**Exercise:** Could you filter the records below down to the lines that include the word "orange"?

————————

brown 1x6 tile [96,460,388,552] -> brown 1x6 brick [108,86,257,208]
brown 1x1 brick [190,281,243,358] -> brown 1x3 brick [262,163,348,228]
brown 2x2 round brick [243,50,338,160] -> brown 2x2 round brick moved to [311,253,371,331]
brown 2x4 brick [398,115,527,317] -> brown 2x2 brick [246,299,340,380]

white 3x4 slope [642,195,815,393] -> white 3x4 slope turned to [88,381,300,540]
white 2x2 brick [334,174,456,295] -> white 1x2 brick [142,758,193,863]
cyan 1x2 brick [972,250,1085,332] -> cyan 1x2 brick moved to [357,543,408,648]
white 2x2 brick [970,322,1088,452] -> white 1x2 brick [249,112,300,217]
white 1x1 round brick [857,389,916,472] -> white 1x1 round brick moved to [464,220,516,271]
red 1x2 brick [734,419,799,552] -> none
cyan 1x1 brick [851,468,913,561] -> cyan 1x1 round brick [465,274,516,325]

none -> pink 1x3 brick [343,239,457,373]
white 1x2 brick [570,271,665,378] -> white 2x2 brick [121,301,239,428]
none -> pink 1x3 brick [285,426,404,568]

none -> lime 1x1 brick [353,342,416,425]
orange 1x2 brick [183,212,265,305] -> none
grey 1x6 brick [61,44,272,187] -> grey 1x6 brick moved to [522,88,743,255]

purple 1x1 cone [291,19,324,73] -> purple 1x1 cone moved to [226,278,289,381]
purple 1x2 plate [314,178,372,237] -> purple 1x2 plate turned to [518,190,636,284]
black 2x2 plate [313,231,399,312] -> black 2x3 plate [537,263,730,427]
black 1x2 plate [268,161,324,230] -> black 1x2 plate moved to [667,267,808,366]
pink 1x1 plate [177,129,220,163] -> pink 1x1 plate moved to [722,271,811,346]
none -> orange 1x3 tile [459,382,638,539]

————————

**Exercise solution:**
orange 1x2 brick [183,212,265,305] -> none
none -> orange 1x3 tile [459,382,638,539]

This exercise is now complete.